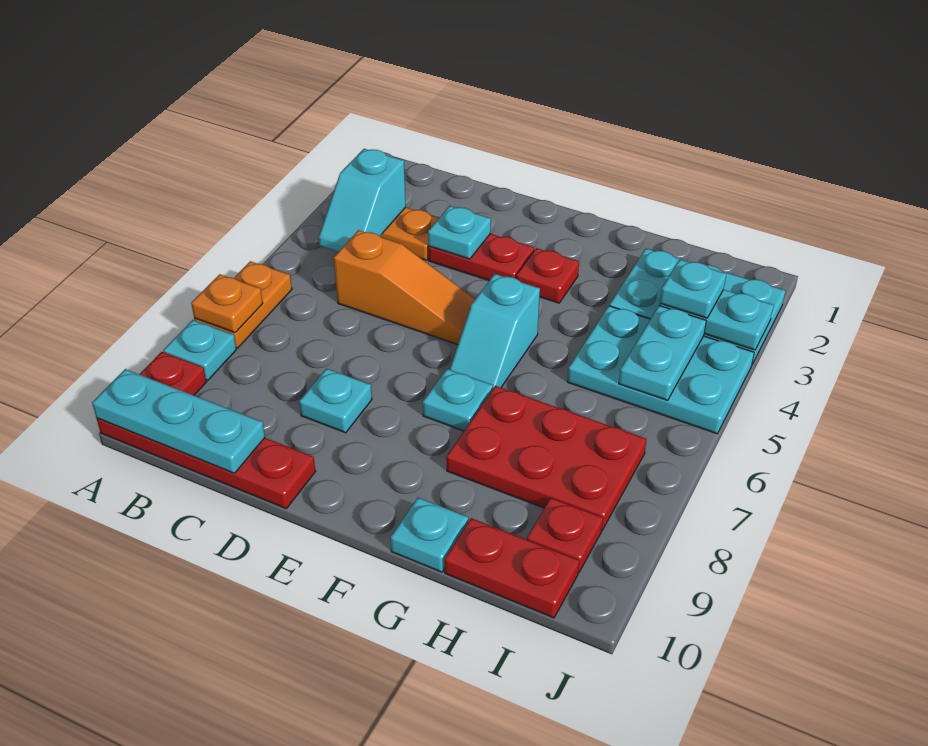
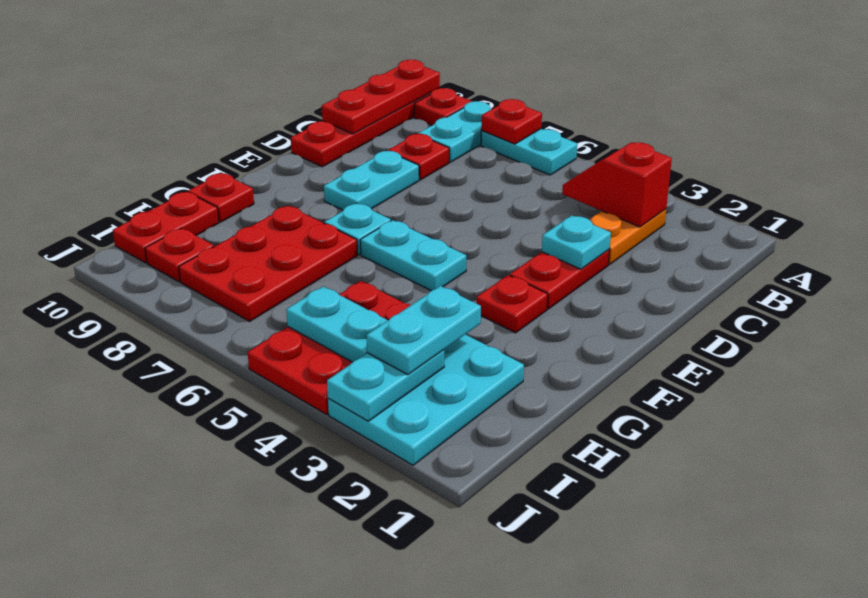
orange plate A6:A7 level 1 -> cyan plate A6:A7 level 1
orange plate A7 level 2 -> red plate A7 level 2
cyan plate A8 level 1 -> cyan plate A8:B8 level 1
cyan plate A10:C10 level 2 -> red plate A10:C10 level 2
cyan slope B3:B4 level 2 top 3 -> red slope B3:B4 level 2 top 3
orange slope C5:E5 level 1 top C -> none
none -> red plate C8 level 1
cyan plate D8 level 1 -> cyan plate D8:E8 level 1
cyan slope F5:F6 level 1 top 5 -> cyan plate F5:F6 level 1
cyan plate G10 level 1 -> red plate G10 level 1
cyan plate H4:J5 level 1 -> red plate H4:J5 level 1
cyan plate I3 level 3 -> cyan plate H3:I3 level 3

→ WHAT TO WORK ON
Only the text of the material belongs in your copy, which must match the original exactly.

→ SOLUTION FOR THIS PROBLEM
orange plate A6:A7 level 1 -> cyan plate A6:A7 level 1
orange plate A7 level 2 -> red plate A7 level 2
cyan plate A8 level 1 -> cyan plate A8:B8 level 1
cyan plate A10:C10 level 2 -> red plate A10:C10 level 2
cyan slope B3:B4 level 2 top 3 -> red slope B3:B4 level 2 top 3
orange slope C5:E5 level 1 top C -> none
none -> red plate C8 level 1
cyan plate D8 level 1 -> cyan plate D8:E8 level 1
cyan slope F5:F6 level 1 top 5 -> cyan plate F5:F6 level 1
cyan plate G10 level 1 -> red plate G10 level 1
cyan plate H4:J5 level 1 -> red plate H4:J5 level 1
cyan plate I3 level 3 -> cyan plate H3:I3 level 3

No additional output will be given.